* **Records shown**:
=== Section Start ===

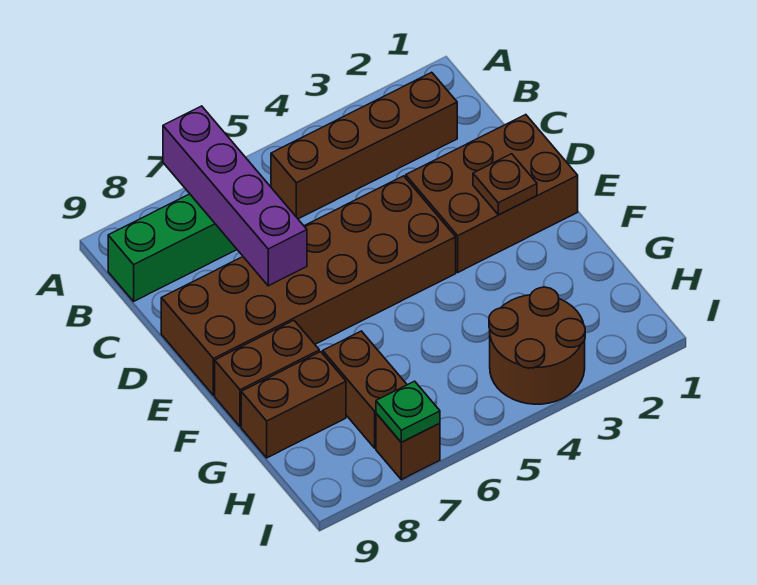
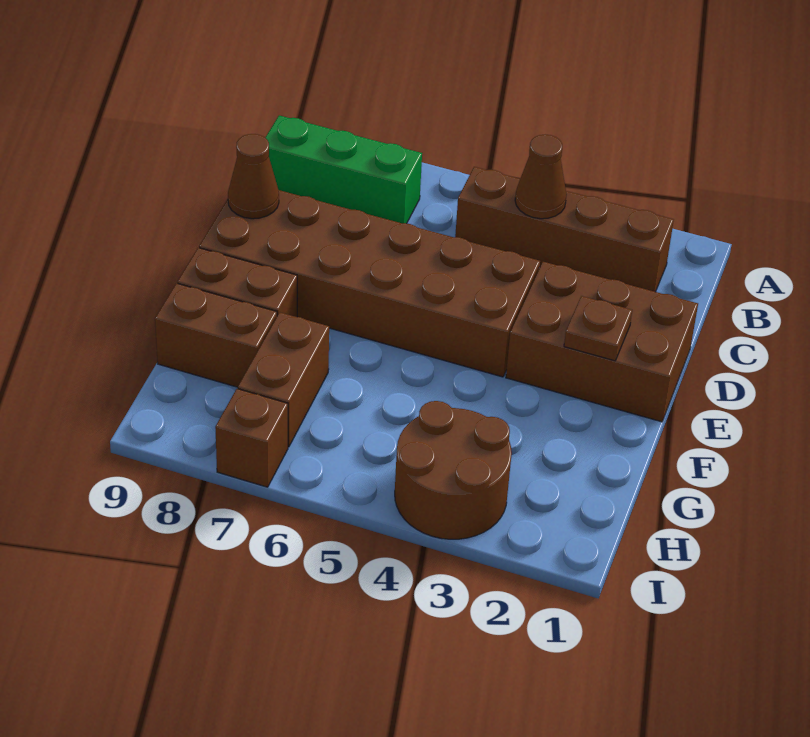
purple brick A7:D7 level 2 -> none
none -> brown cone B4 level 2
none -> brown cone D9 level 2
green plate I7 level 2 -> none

=== Section End ===
=== Section Start ===

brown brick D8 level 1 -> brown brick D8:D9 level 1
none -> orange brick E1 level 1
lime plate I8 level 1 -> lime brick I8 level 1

=== Section End ===

* **Instructions for the task**:
When a line in the listing above holds "none", include it in the tally; report only the tally.

* **Exercise result**:
5